[Object correspondence data]
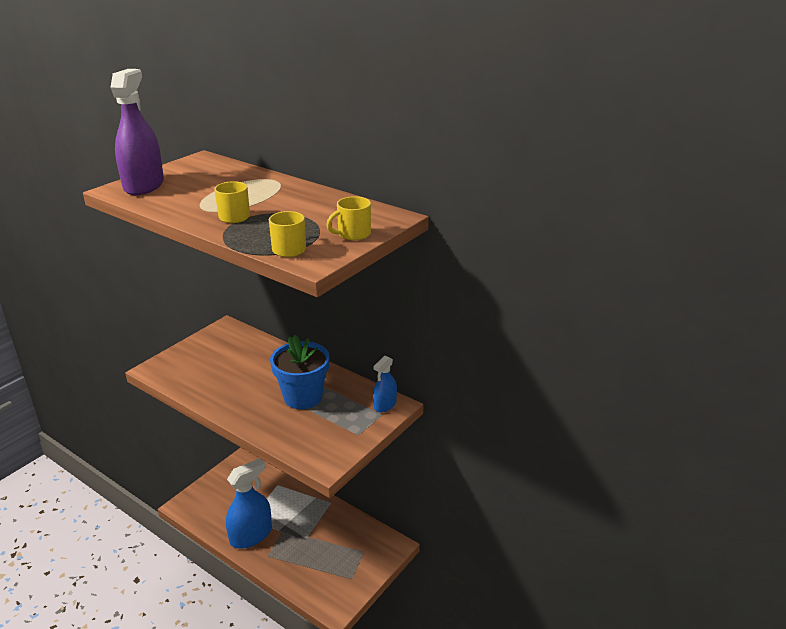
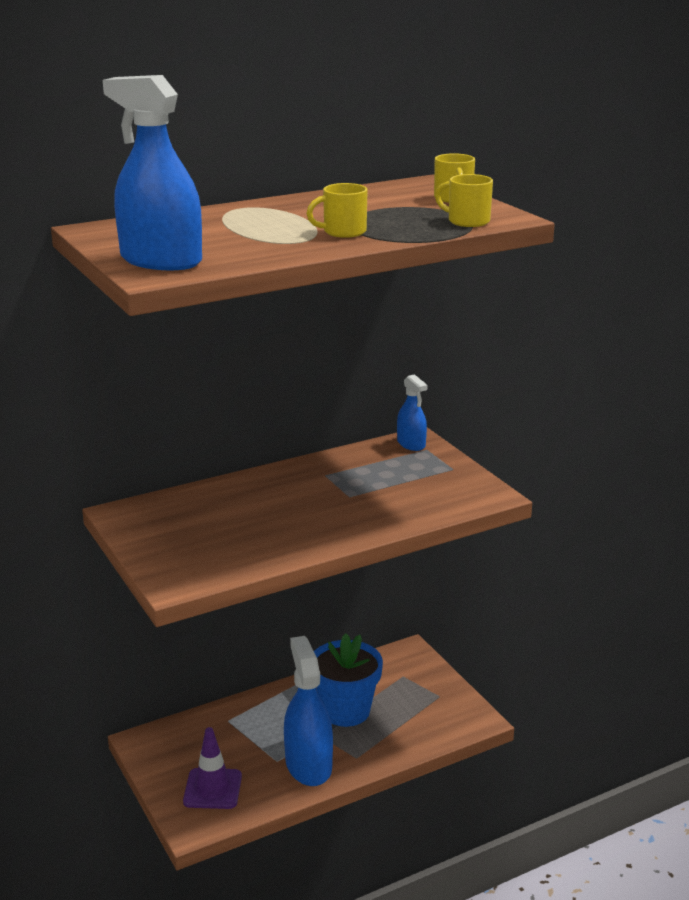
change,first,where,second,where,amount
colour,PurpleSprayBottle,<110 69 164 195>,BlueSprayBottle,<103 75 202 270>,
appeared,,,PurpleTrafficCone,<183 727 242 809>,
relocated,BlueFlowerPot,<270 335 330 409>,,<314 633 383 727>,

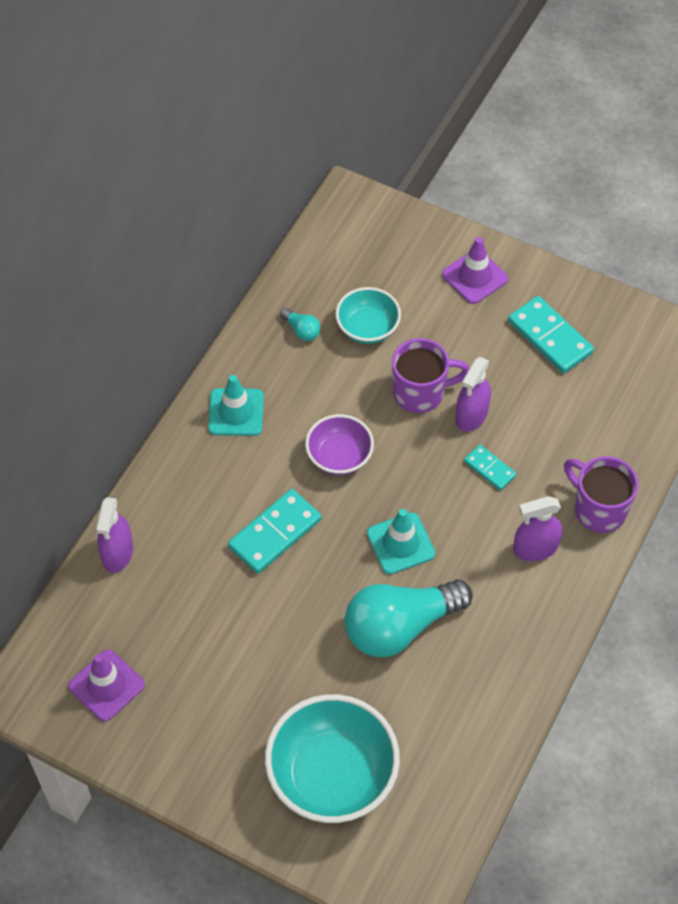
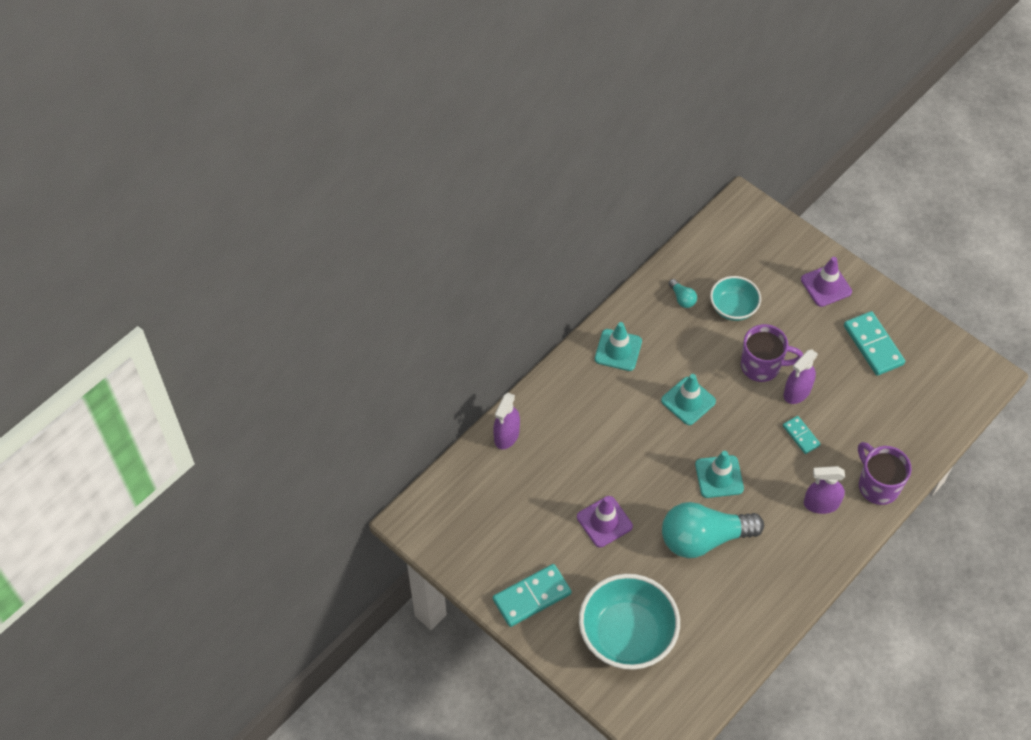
change,first,where,second,where,amount
relocated,TurquoiseDomino,<228 489 321 574>,,<493 564 572 627>,
relocated,PurpleTrafficCone,<68 650 145 722>,,<577 496 633 547>,
exchanged,PurpleBowl,<305 414 374 475>,TurquoiseTrafficCone,<661 374 716 425>,

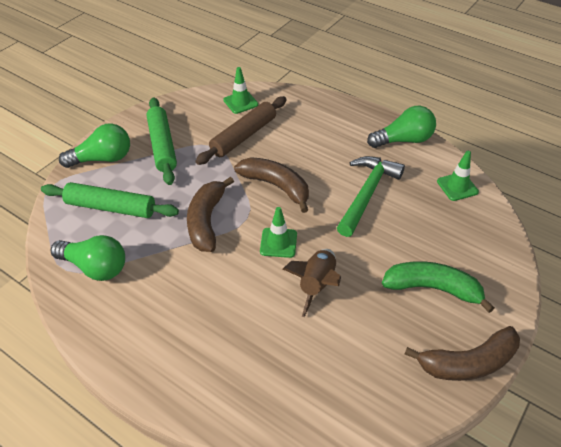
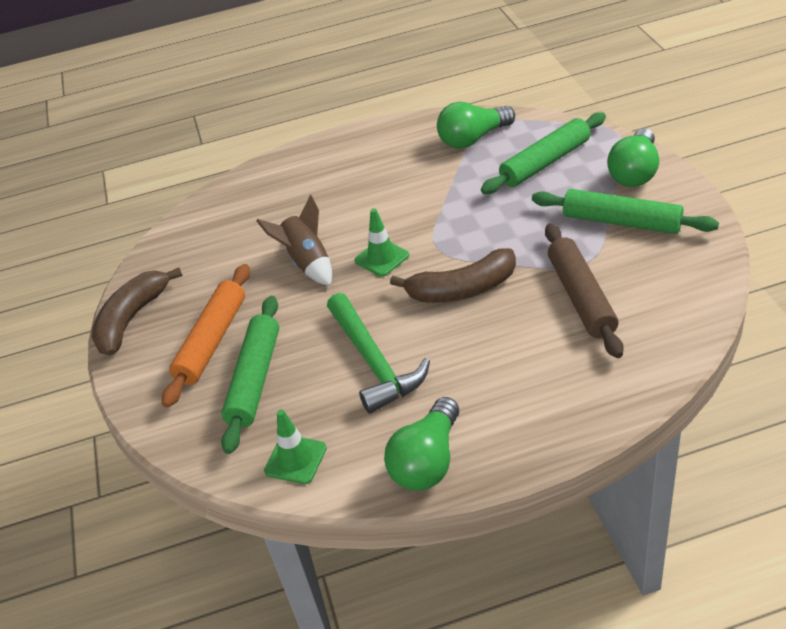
change,first,where,second,where,amount
exchanged,GreenBanana,<382 261 495 313>,OrangeRollingPin,<162 264 250 408>,
appeared,,,GreenRollingPin,<221 296 279 454>,
missing,BrownBanana,<187 177 234 252>,,,
missing,GreenTrafficCone,<223 67 258 114>,,,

_To do_. Extract word for word every line from the line that contains "relocated,BlueFlowerPot,<270 335 330" to the final line of the data, both included, and nothing else; skip the pictures.

_Answer for this exercise_.
relocated,BlueFlowerPot,<270 335 330 409>,,<314 633 383 727>,

change,first,where,second,where,amount
relocated,TurquoiseDomino,<228 489 321 574>,,<493 564 572 627>,
relocated,PurpleTrafficCone,<68 650 145 722>,,<577 496 633 547>,
exchanged,PurpleBowl,<305 414 374 475>,TurquoiseTrafficCone,<661 374 716 425>,

change,first,where,second,where,amount
exchanged,GreenBanana,<382 261 495 313>,OrangeRollingPin,<162 264 250 408>,
appeared,,,GreenRollingPin,<221 296 279 454>,
missing,BrownBanana,<187 177 234 252>,,,
missing,GreenTrafficCone,<223 67 258 114>,,,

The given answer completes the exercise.